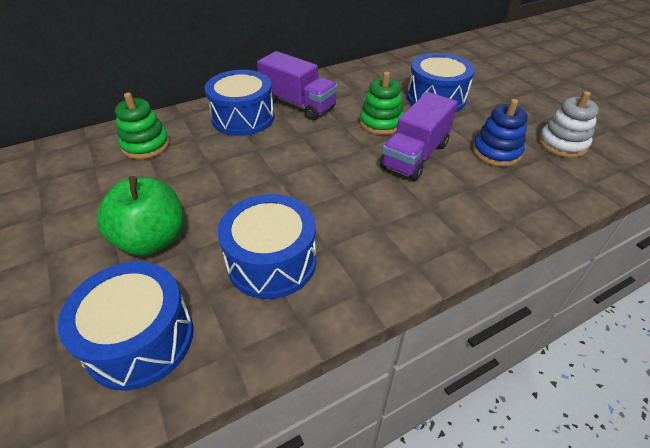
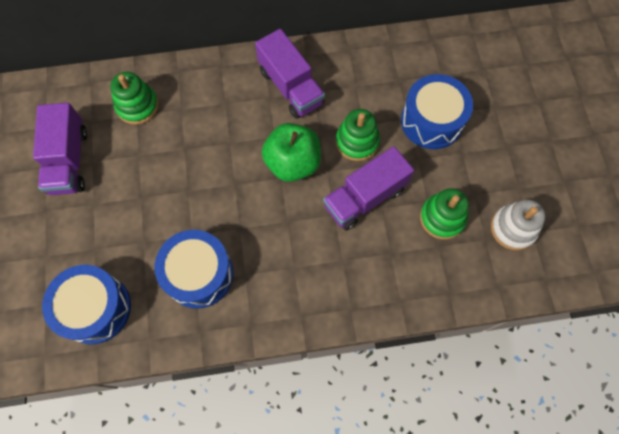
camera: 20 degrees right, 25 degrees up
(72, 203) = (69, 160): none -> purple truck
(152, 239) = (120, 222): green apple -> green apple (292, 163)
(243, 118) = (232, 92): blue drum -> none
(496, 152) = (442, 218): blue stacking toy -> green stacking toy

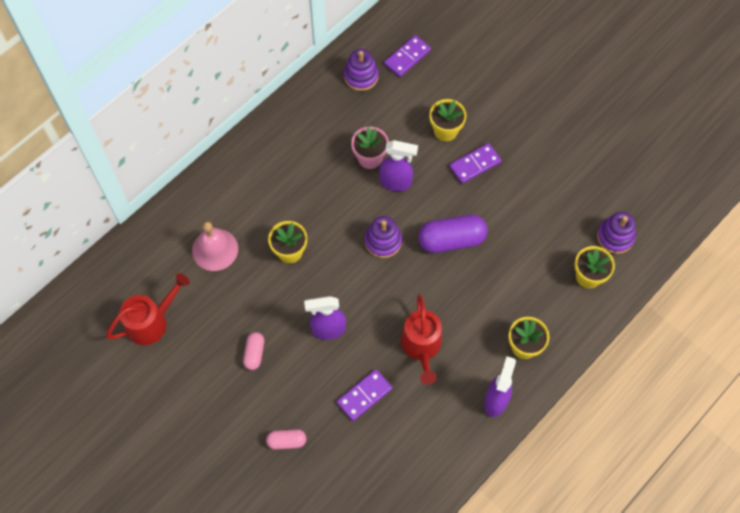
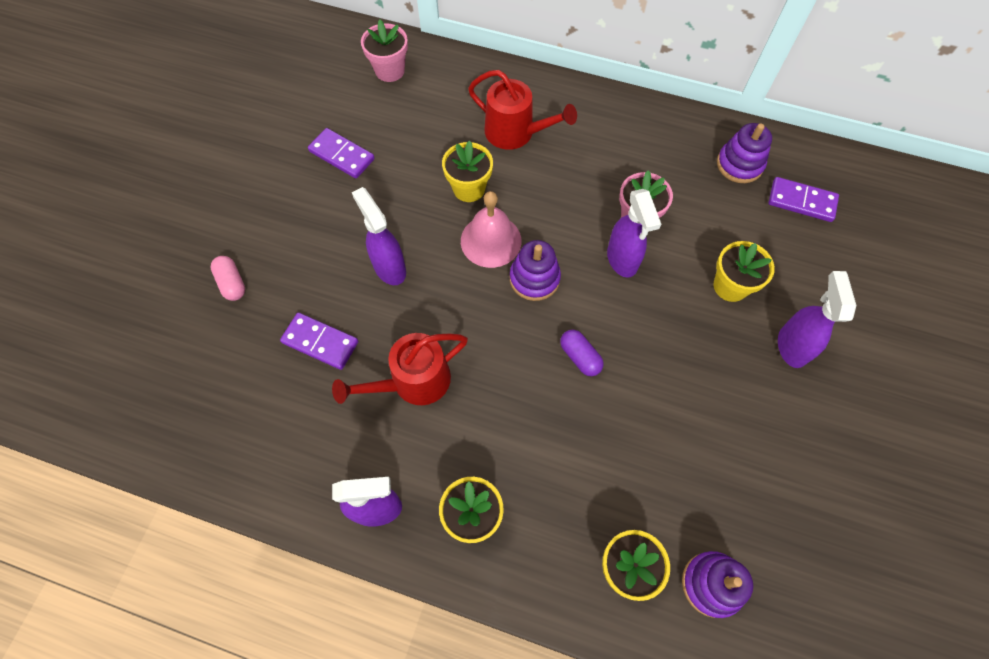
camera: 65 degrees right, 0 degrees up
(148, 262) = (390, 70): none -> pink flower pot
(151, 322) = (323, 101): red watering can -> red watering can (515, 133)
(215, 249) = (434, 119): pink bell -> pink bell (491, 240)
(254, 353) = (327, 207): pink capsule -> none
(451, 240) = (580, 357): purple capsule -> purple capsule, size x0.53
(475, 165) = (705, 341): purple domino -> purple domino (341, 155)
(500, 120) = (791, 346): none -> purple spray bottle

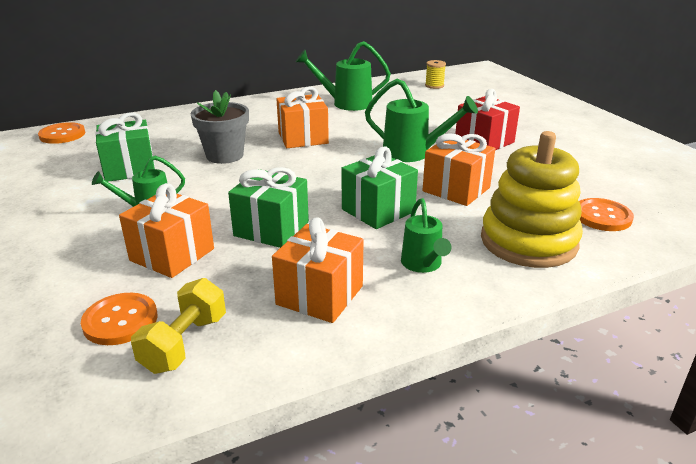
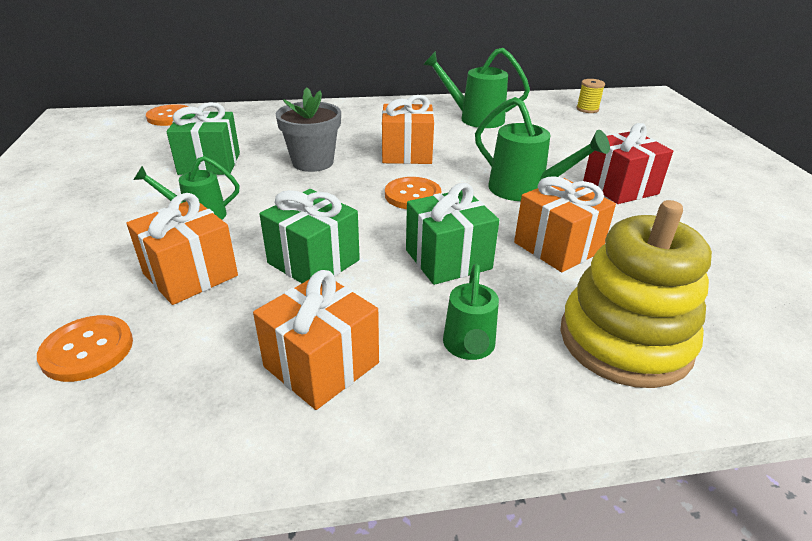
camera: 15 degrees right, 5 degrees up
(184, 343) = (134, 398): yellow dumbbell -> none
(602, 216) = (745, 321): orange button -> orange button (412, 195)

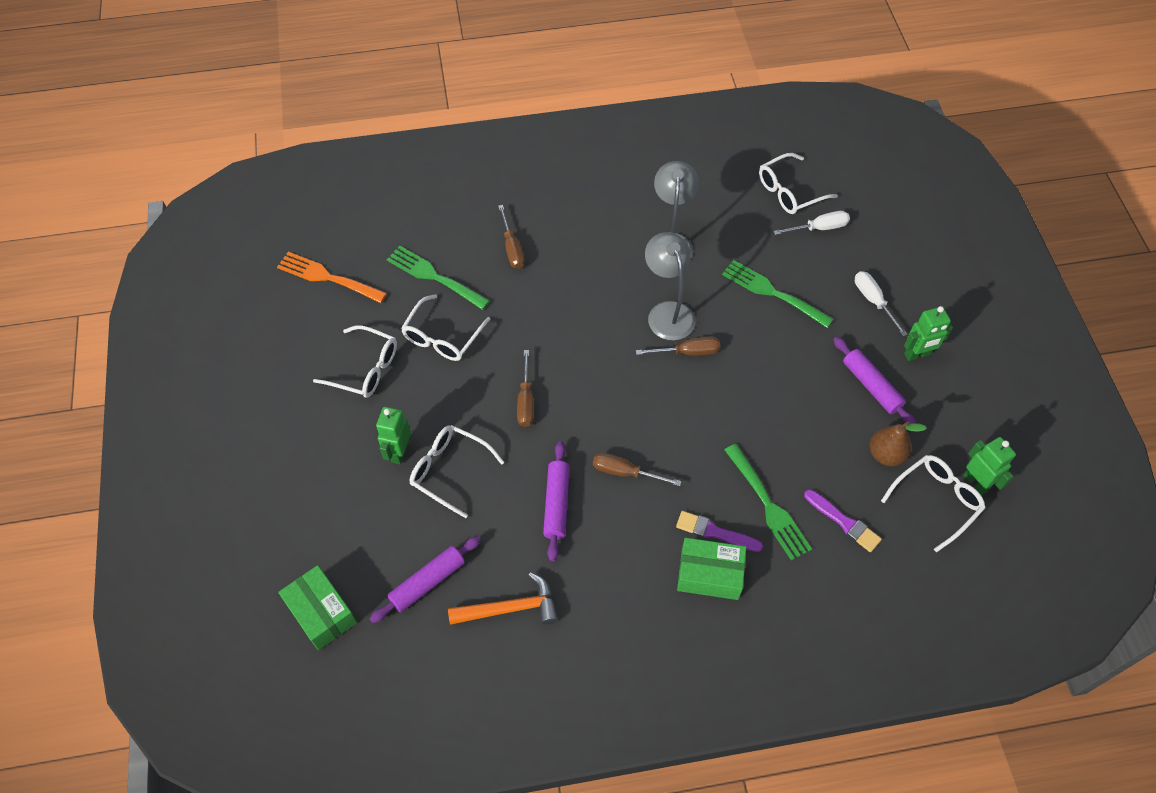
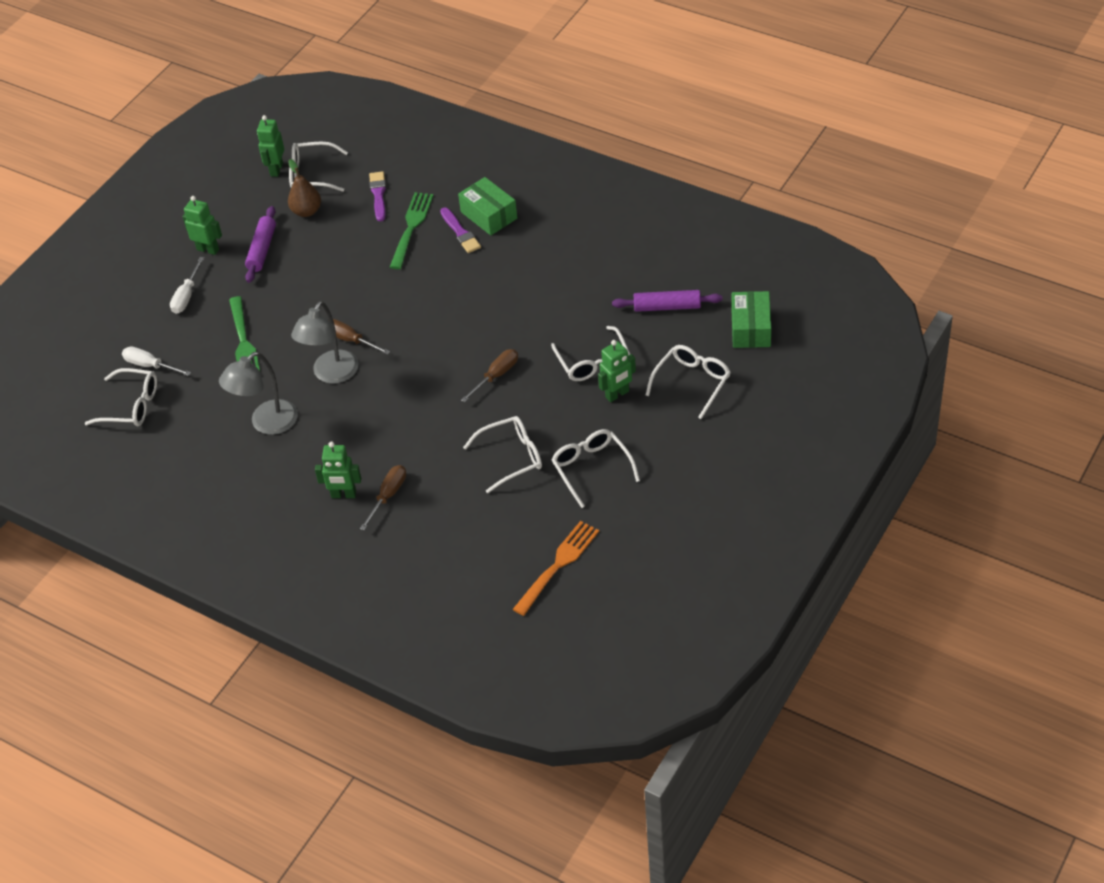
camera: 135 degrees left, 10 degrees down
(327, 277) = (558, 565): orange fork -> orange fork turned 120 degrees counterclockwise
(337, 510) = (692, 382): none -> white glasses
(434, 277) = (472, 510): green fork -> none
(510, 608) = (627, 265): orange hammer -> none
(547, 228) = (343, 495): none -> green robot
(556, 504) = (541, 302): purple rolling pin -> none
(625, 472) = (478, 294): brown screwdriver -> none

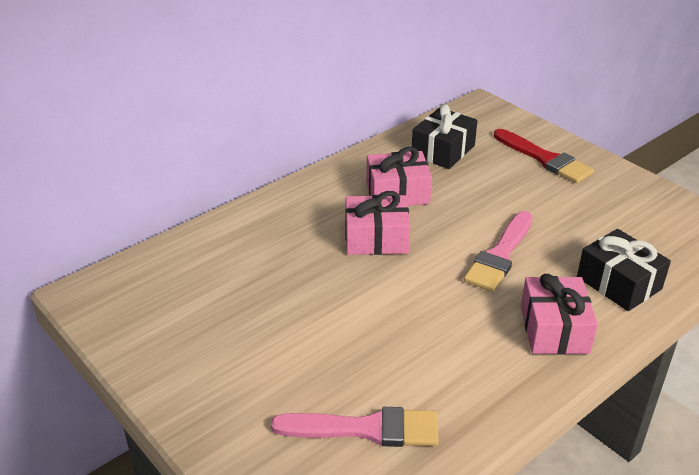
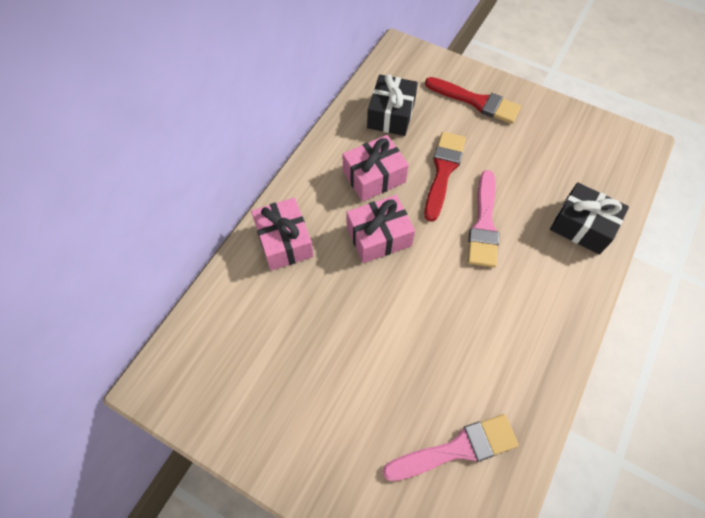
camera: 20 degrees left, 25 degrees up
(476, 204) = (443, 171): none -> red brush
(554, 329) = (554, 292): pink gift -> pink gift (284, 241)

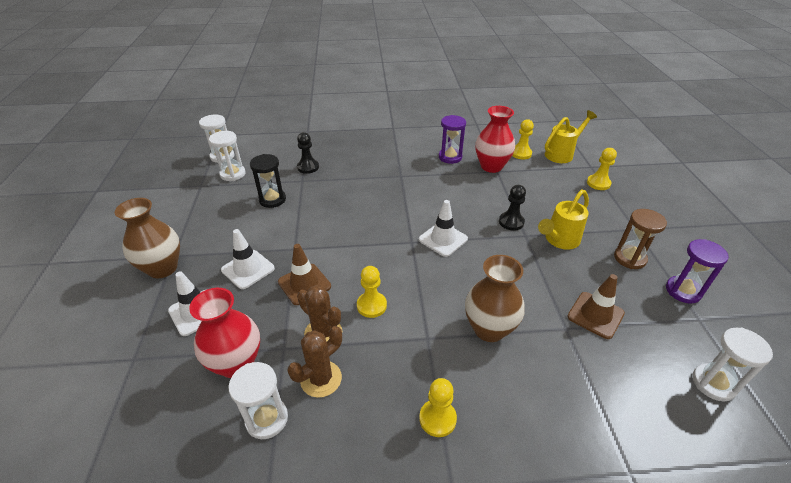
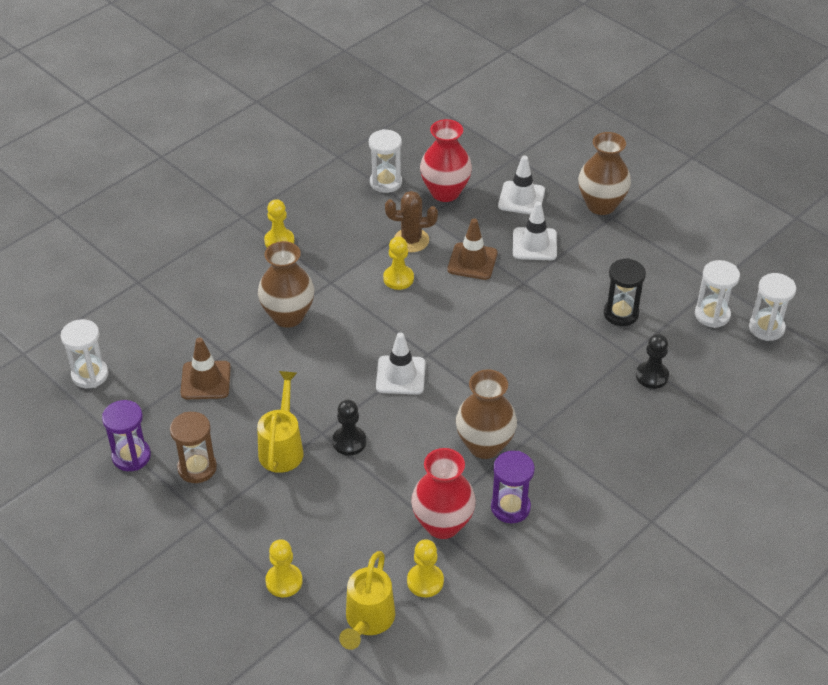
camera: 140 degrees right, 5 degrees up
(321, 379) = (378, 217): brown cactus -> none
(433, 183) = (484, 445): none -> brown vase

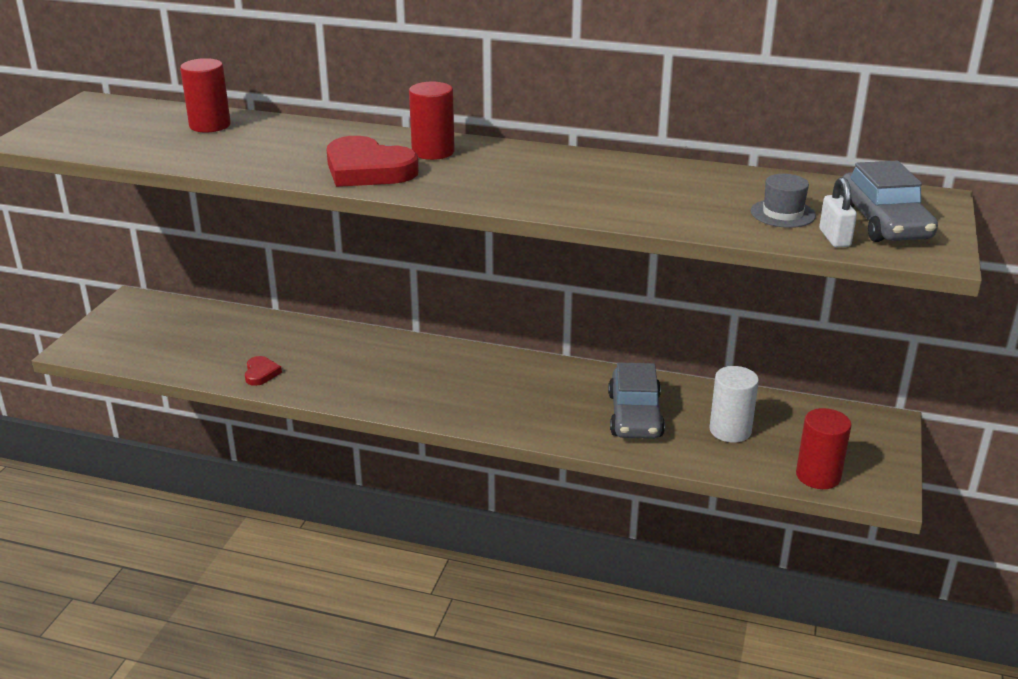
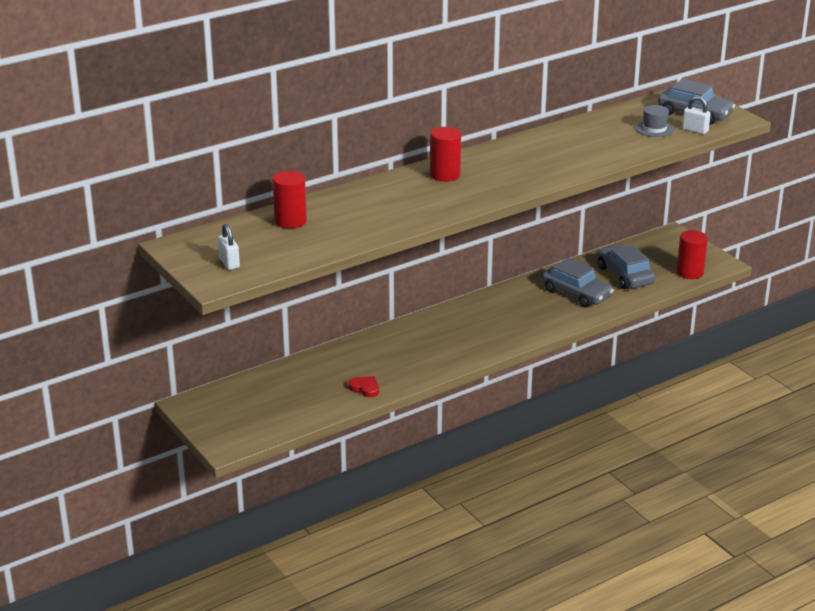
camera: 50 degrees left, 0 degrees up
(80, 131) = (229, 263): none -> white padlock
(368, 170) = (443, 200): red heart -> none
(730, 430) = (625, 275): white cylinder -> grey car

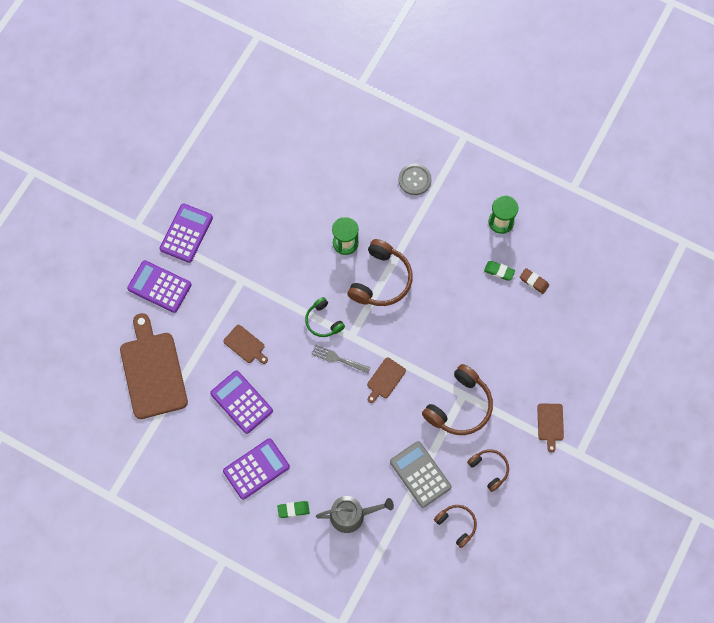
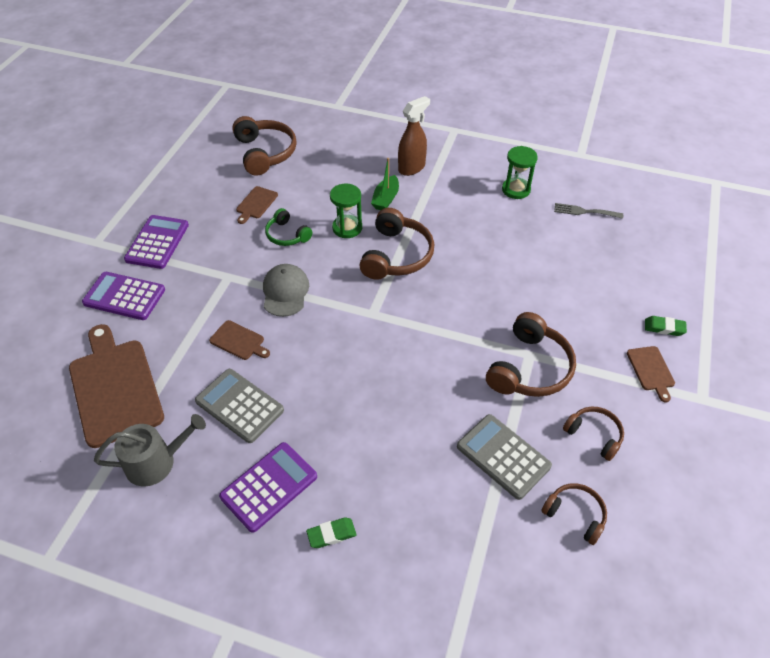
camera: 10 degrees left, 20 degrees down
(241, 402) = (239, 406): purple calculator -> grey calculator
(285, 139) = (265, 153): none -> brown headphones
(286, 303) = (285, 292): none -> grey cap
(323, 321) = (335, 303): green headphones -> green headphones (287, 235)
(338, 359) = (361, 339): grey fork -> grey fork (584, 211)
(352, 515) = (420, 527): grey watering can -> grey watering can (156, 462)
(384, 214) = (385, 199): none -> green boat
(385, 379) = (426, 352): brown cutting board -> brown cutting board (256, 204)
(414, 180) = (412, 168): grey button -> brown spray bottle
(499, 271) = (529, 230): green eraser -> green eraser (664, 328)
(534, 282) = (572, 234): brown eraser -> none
• • • • • • •
AIM OF THE TASK
Repeat the data word for word, excluding any image.

WRITTEN SOLUTION
camera: 20 degrees right, 25 degrees up
(72, 203) = (69, 160): none -> purple truck
(152, 239) = (120, 222): green apple -> green apple (292, 163)
(243, 118) = (232, 92): blue drum -> none
(496, 152) = (442, 218): blue stacking toy -> green stacking toy

camera: 65 degrees right, 0 degrees up
(148, 262) = (390, 70): none -> pink flower pot
(151, 322) = (323, 101): red watering can -> red watering can (515, 133)
(215, 249) = (434, 119): pink bell -> pink bell (491, 240)
(254, 353) = (327, 207): pink capsule -> none
(451, 240) = (580, 357): purple capsule -> purple capsule, size x0.53
(475, 165) = (705, 341): purple domino -> purple domino (341, 155)
(500, 120) = (791, 346): none -> purple spray bottle

camera: 15 degrees right, 5 degrees up
(184, 343) = (134, 398): yellow dumbbell -> none
(602, 216) = (745, 321): orange button -> orange button (412, 195)

camera: 135 degrees left, 10 degrees down
(327, 277) = (558, 565): orange fork -> orange fork turned 120 degrees counterclockwise
(337, 510) = (692, 382): none -> white glasses
(434, 277) = (472, 510): green fork -> none
(510, 608) = (627, 265): orange hammer -> none
(547, 228) = (343, 495): none -> green robot
(556, 504) = (541, 302): purple rolling pin -> none
(625, 472) = (478, 294): brown screwdriver -> none

camera: 20 degrees left, 25 degrees up
(476, 204) = (443, 171): none -> red brush
(554, 329) = (554, 292): pink gift -> pink gift (284, 241)

camera: 140 degrees right, 5 degrees up
(321, 379) = (378, 217): brown cactus -> none
(433, 183) = (484, 445): none -> brown vase

camera: 50 degrees left, 0 degrees up
(80, 131) = (229, 263): none -> white padlock
(368, 170) = (443, 200): red heart -> none
(730, 430) = (625, 275): white cylinder -> grey car

camera: 10 degrees left, 20 degrees down
(241, 402) = (239, 406): purple calculator -> grey calculator
(285, 139) = (265, 153): none -> brown headphones
(286, 303) = (285, 292): none -> grey cap
(323, 321) = (335, 303): green headphones -> green headphones (287, 235)
(338, 359) = (361, 339): grey fork -> grey fork (584, 211)
(352, 515) = (420, 527): grey watering can -> grey watering can (156, 462)
(384, 214) = (385, 199): none -> green boat
(385, 379) = (426, 352): brown cutting board -> brown cutting board (256, 204)
(414, 180) = (412, 168): grey button -> brown spray bottle
(499, 271) = (529, 230): green eraser -> green eraser (664, 328)
(534, 282) = (572, 234): brown eraser -> none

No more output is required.